■ **Data shown**
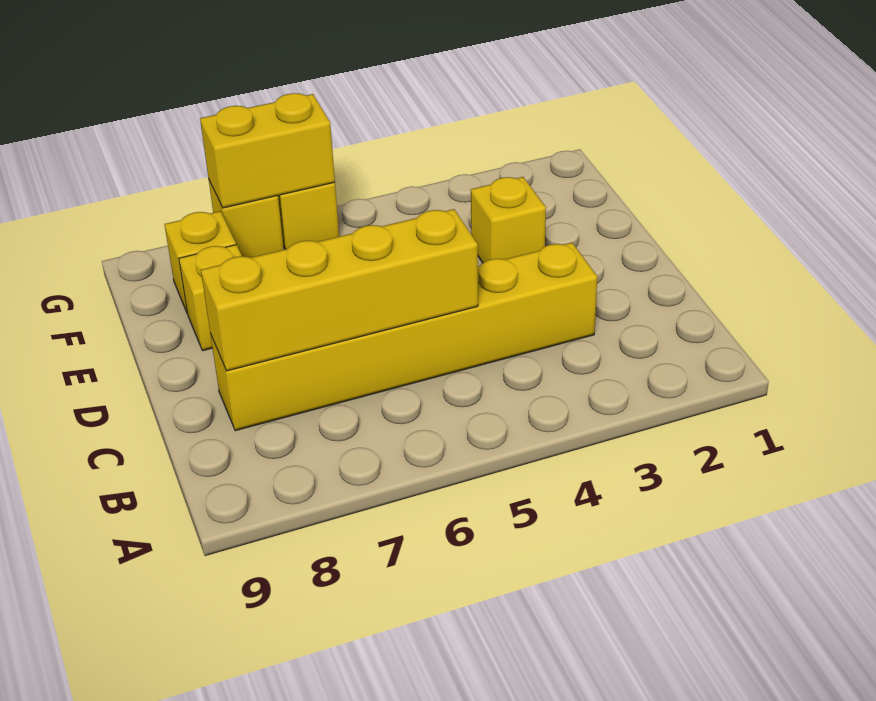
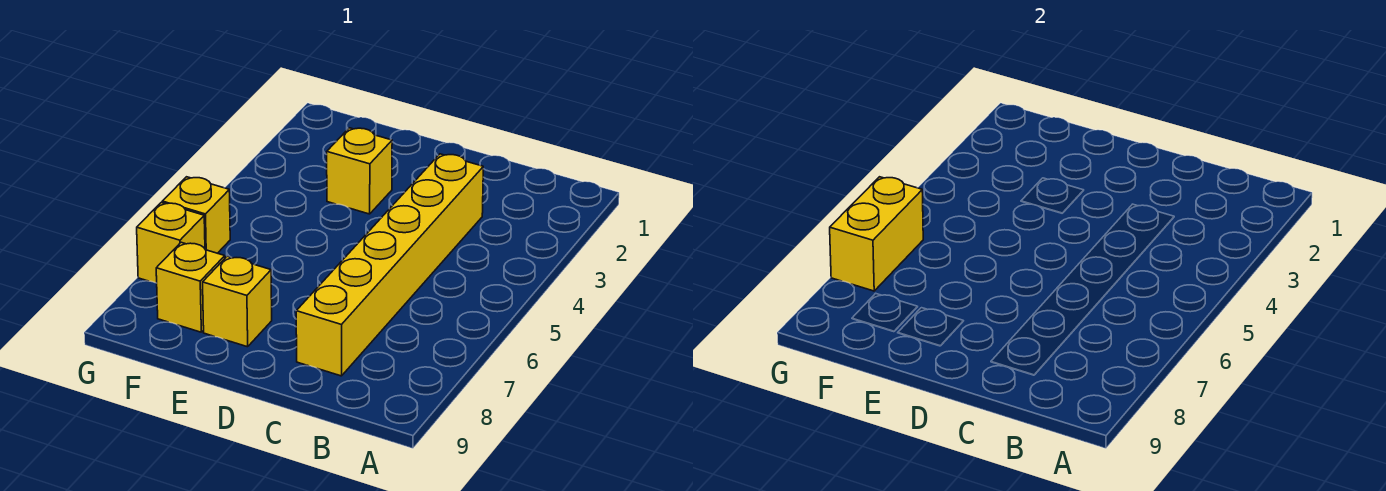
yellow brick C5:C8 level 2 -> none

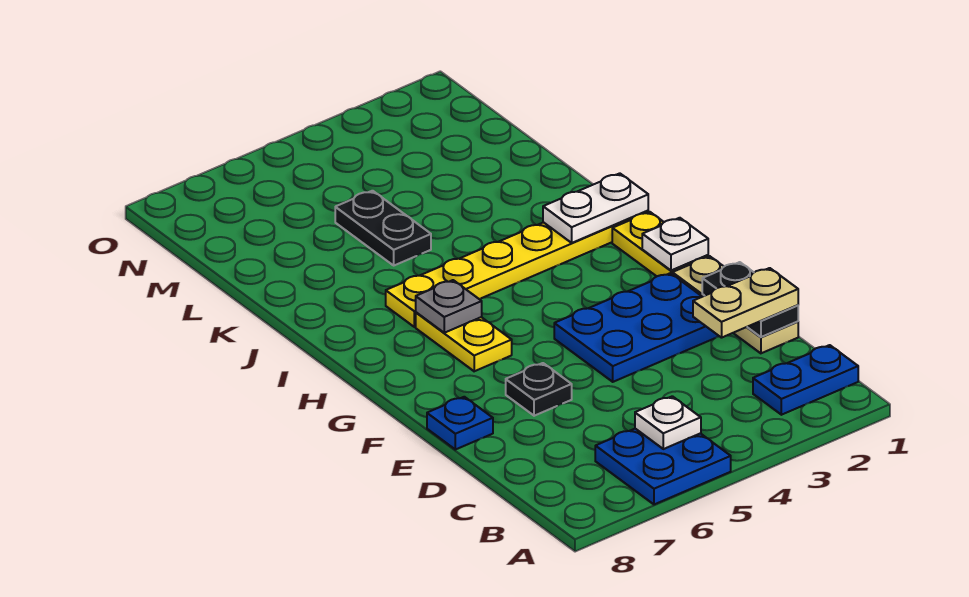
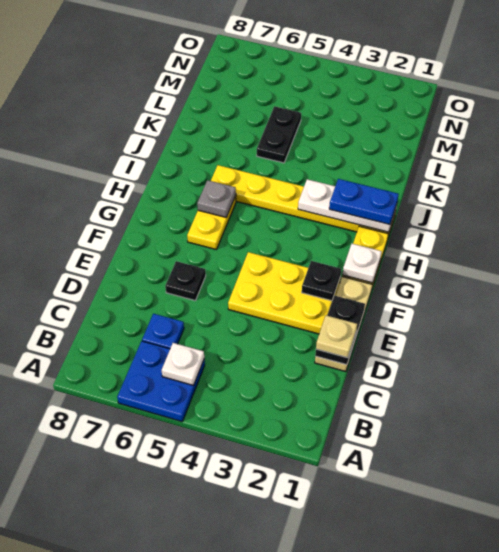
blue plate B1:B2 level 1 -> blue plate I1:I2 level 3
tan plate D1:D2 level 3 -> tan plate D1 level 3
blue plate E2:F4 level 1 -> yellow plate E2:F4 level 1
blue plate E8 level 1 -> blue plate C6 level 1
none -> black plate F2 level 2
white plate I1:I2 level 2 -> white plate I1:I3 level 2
---
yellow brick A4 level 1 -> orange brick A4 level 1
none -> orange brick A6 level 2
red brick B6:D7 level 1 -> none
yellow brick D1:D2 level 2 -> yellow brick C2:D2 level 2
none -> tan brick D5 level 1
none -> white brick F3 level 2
--
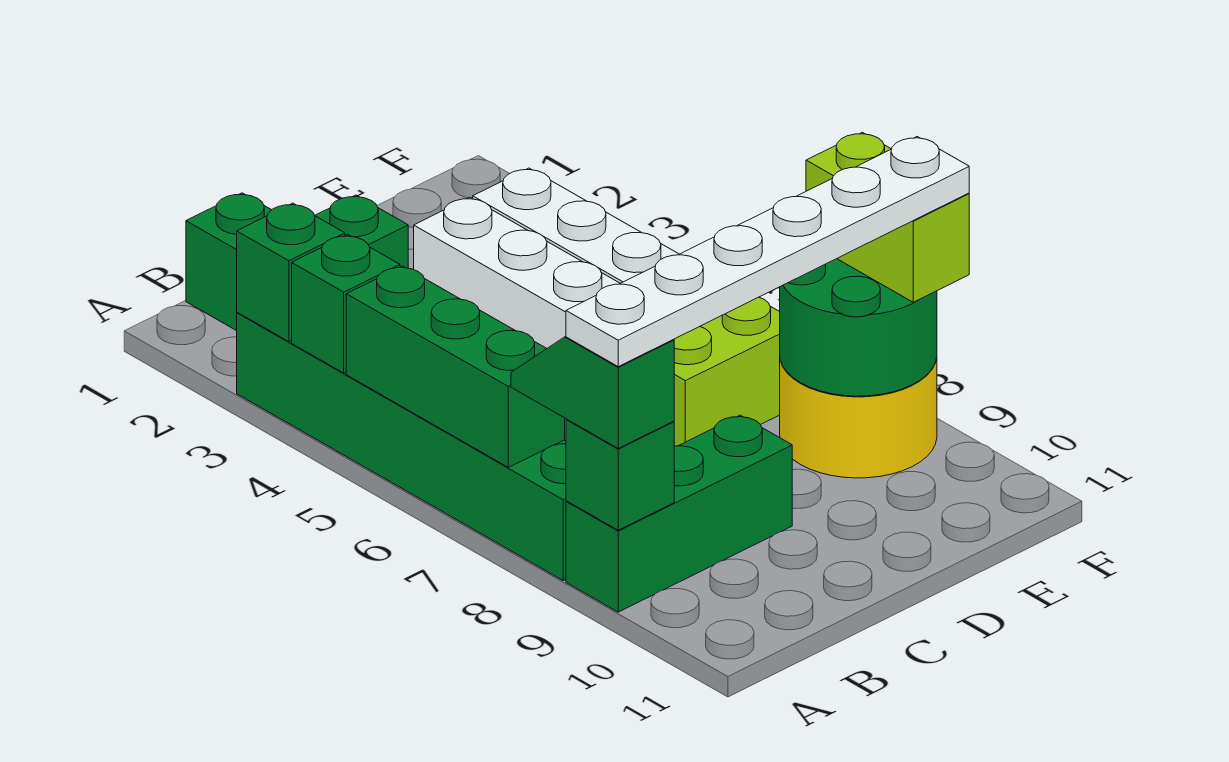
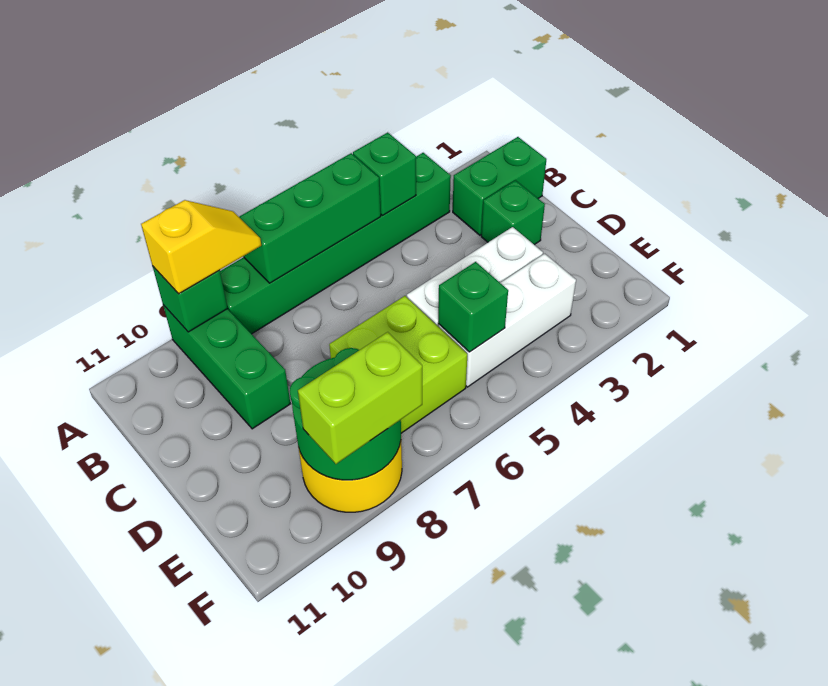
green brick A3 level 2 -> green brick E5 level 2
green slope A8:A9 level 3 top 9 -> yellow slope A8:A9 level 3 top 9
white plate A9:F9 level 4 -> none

■ **What this task involves**
Among the lines above, return those that contain the string "yellow".

■ **Written solution**
yellow brick C5:C8 level 2 -> none
blue plate E2:F4 level 1 -> yellow plate E2:F4 level 1
yellow brick A4 level 1 -> orange brick A4 level 1
yellow brick D1:D2 level 2 -> yellow brick C2:D2 level 2
green slope A8:A9 level 3 top 9 -> yellow slope A8:A9 level 3 top 9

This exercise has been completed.